The problem » Reproduce the listing below as it stands. Leave out each image.
** Opening Entries supplied block **
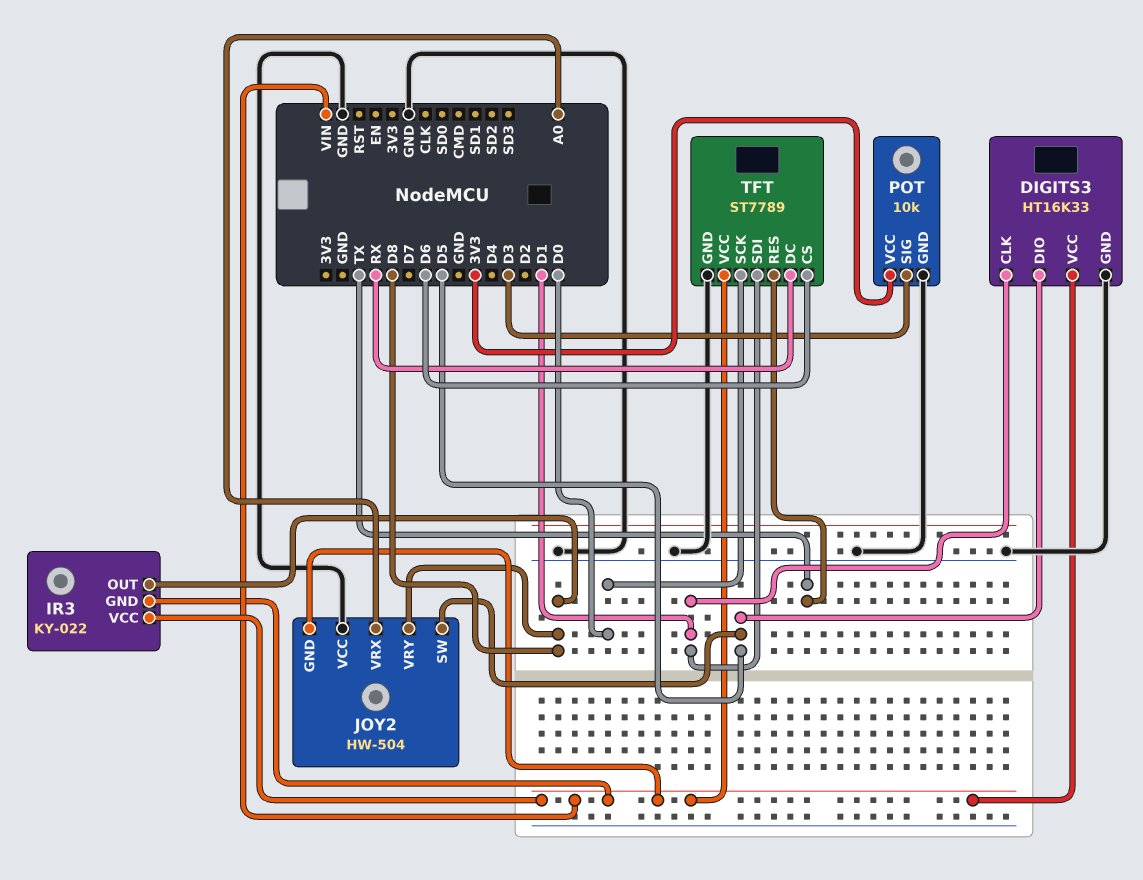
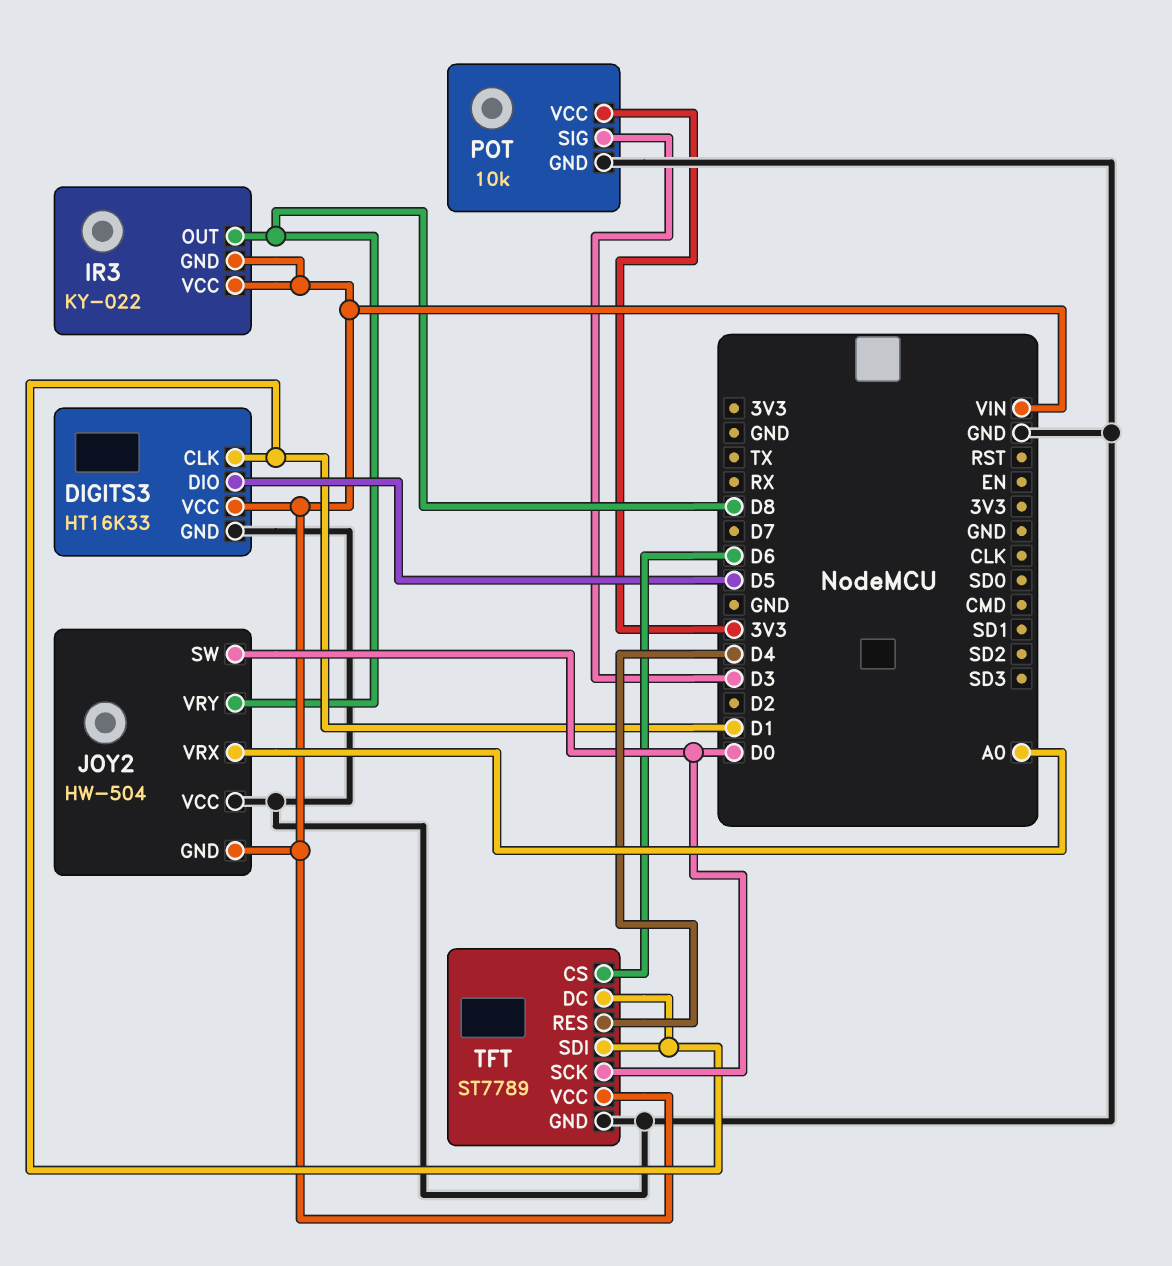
JOY2 pin SW: D5 -> D0
TFT pin DC: RX -> D1
TFT pin RES: TX -> D4

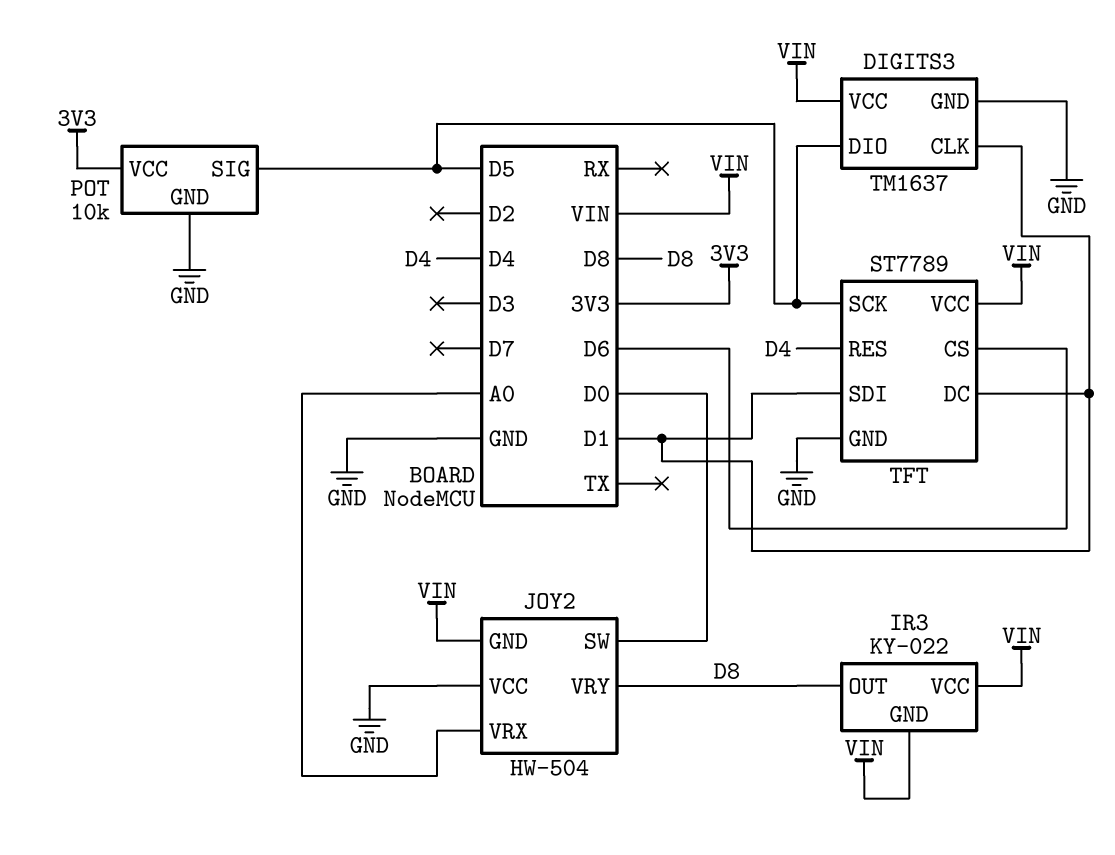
DIGITS3: HT16K33 -> TM1637
POT pin SIG: D3 -> D5
TFT pin SCK: D0 -> D5

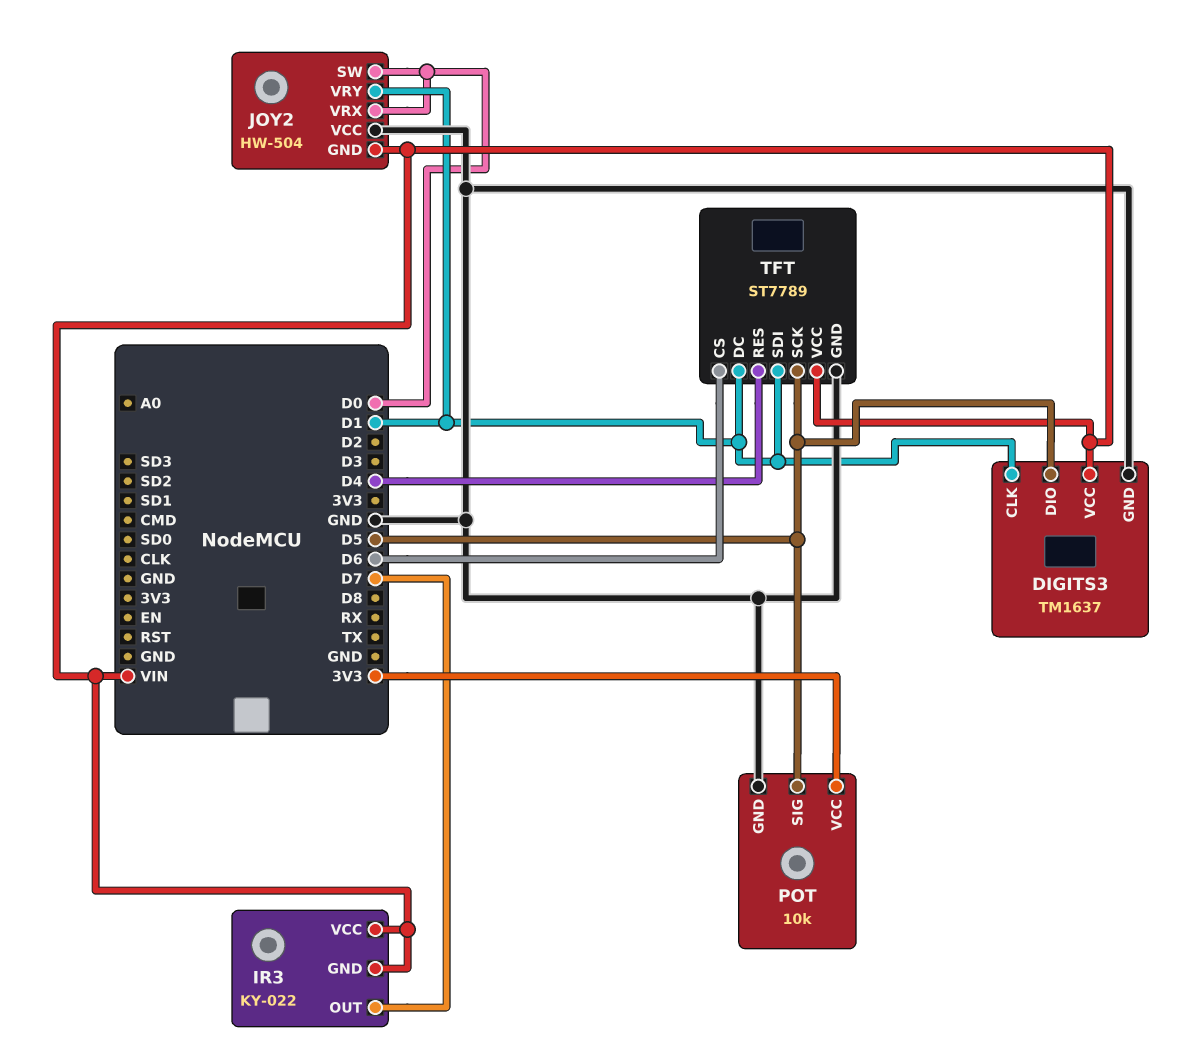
IR3 pin OUT: D8 -> D7
JOY2 pin VRX: A0 -> D0
JOY2 pin VRY: D8 -> D1

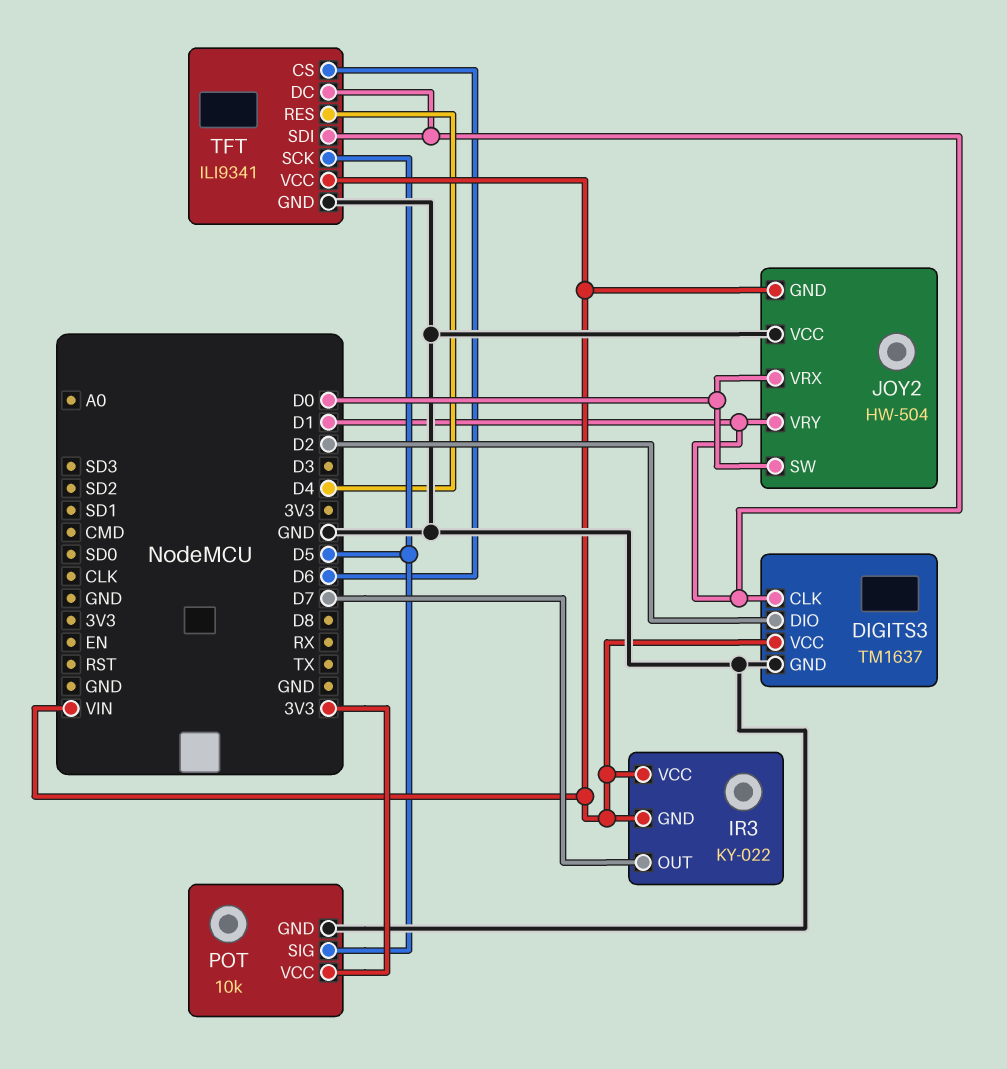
DIGITS3 pin DIO: D5 -> D2
TFT: ST7789 -> ILI9341

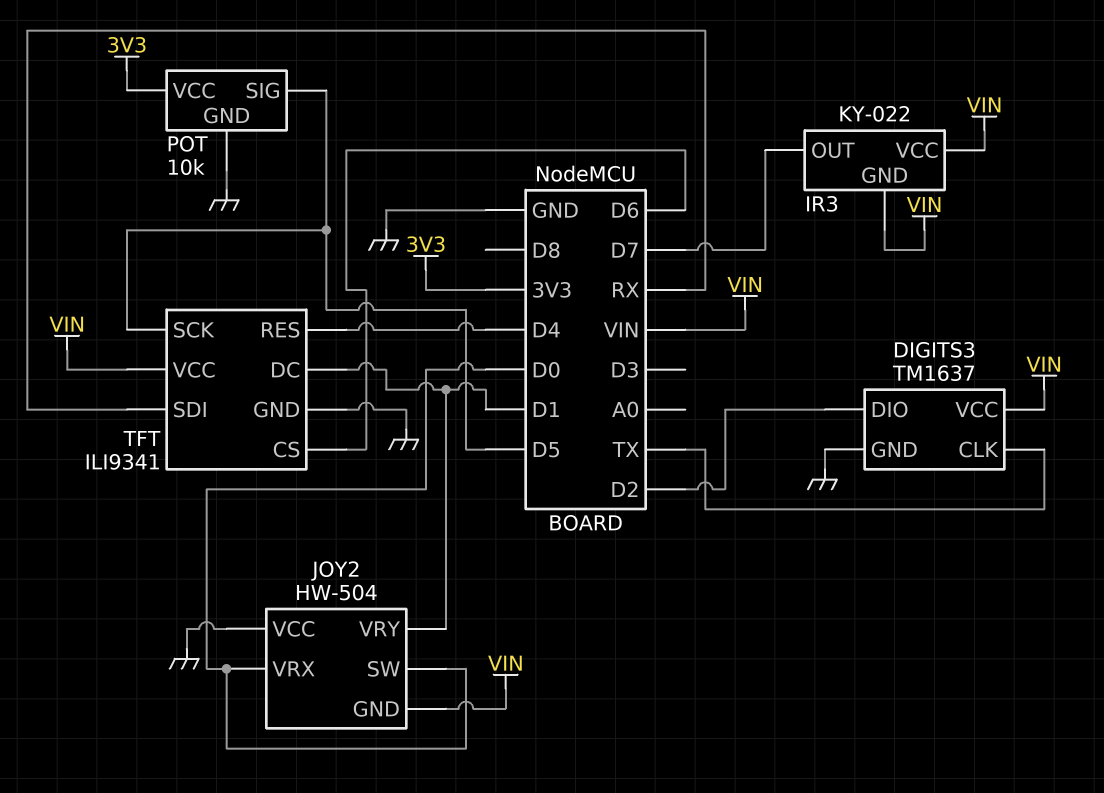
DIGITS3 pin CLK: D1 -> TX
TFT pin SDI: D1 -> RX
** Closing Entries supplied block **
Answer »
JOY2 pin SW: D5 -> D0
TFT pin DC: RX -> D1
TFT pin RES: TX -> D4

DIGITS3: HT16K33 -> TM1637
POT pin SIG: D3 -> D5
TFT pin SCK: D0 -> D5

IR3 pin OUT: D8 -> D7
JOY2 pin VRX: A0 -> D0
JOY2 pin VRY: D8 -> D1

DIGITS3 pin DIO: D5 -> D2
TFT: ST7789 -> ILI9341

DIGITS3 pin CLK: D1 -> TX
TFT pin SDI: D1 -> RX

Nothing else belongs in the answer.